*** Input records ***

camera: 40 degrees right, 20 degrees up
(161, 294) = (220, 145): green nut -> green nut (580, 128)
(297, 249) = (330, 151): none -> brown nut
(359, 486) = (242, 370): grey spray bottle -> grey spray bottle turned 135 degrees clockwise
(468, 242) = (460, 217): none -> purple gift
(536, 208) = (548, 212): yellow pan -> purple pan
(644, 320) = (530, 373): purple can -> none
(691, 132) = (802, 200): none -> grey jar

*** End of Input records ***
*** Input records ***

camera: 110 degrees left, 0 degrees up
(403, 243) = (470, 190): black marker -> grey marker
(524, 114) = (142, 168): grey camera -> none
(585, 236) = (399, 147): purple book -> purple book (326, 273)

*** End of Input records ***
*** Input records ***

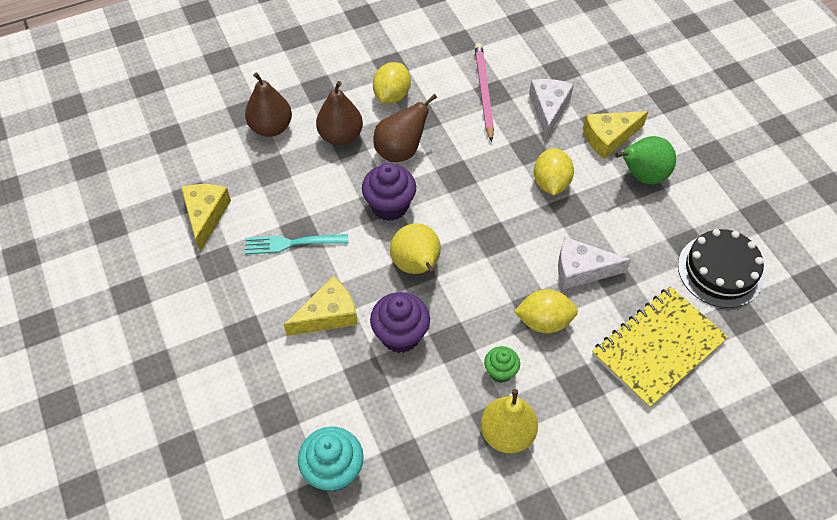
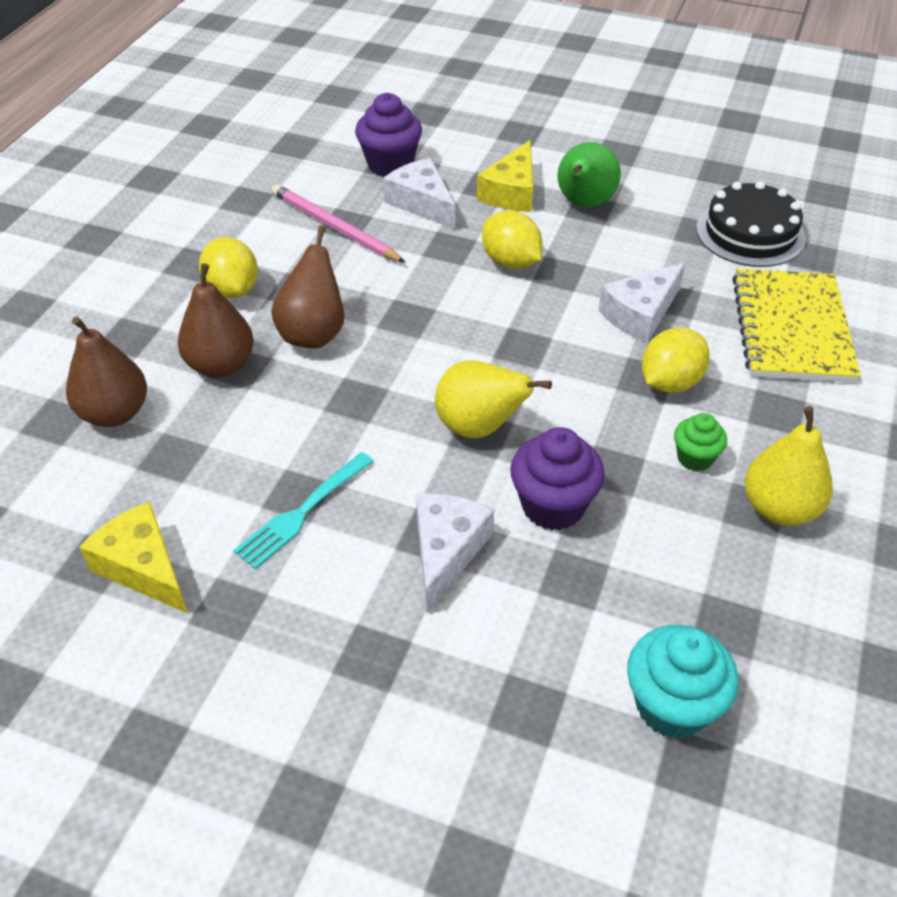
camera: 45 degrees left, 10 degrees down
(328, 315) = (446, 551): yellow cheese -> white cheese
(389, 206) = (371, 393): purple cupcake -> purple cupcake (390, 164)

*** End of Input records ***

Work instructions: Please copy each line of the material that has the string "degrees" somewhere in it.

Your solution:
camera: 40 degrees right, 20 degrees up
(359, 486) = (242, 370): grey spray bottle -> grey spray bottle turned 135 degrees clockwise
camera: 110 degrees left, 0 degrees up
camera: 45 degrees left, 10 degrees down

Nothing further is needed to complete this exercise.